GIVEN DATA>
┄┄┄┄┄┄┄┄┄┄
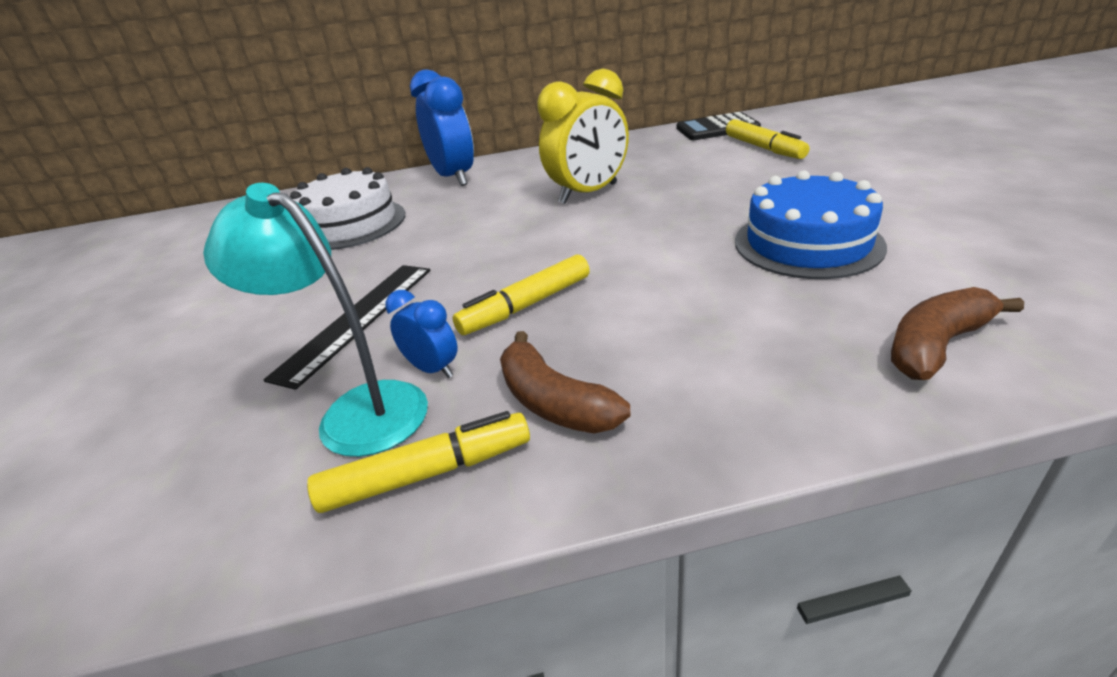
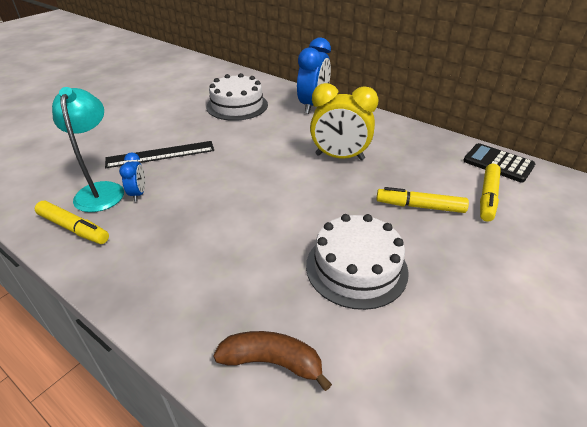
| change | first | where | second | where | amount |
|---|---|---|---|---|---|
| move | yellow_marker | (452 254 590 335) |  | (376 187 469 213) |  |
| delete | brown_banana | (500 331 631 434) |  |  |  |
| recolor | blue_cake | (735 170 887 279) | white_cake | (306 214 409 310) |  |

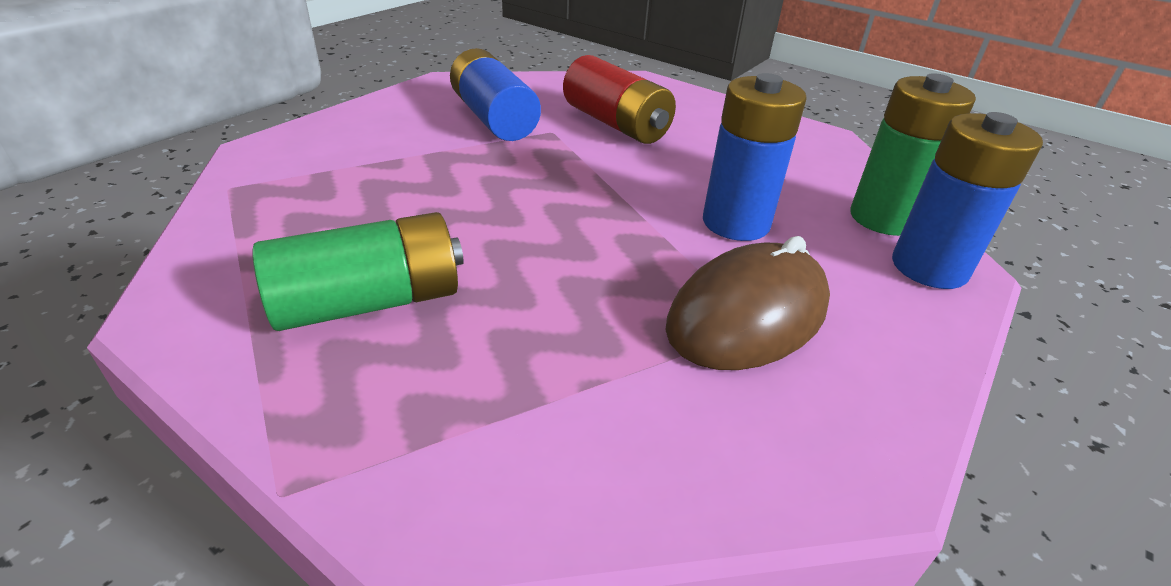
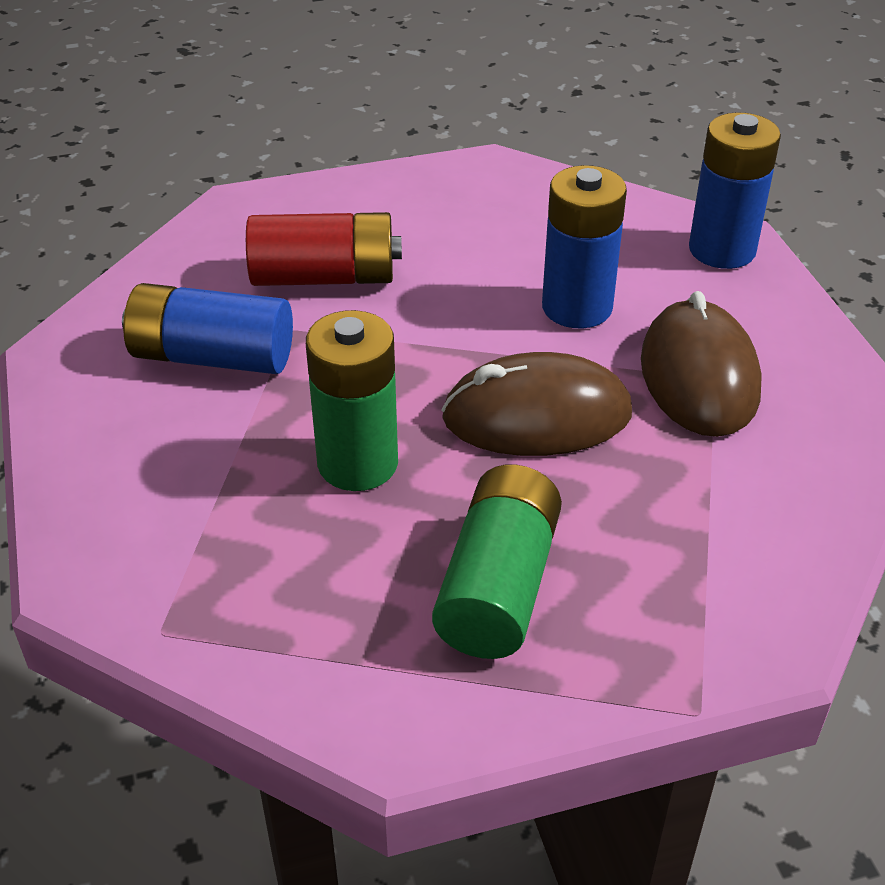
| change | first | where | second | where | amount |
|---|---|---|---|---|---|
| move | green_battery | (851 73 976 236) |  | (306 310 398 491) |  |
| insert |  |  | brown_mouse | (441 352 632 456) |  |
┄┄┄┄┄┄┄┄┄┄
WORK REQUIRED>
Once the line containing "recolor | blue_cake" is found, write it out exactly along with every line after it through the end of the listing, excluding pictures.

SOLUTION FOR THIS PROBLEM>
| recolor | blue_cake | (735 170 887 279) | white_cake | (306 214 409 310) |  |

| change | first | where | second | where | amount |
|---|---|---|---|---|---|
| move | green_battery | (851 73 976 236) |  | (306 310 398 491) |  |
| insert |  |  | brown_mouse | (441 352 632 456) |  |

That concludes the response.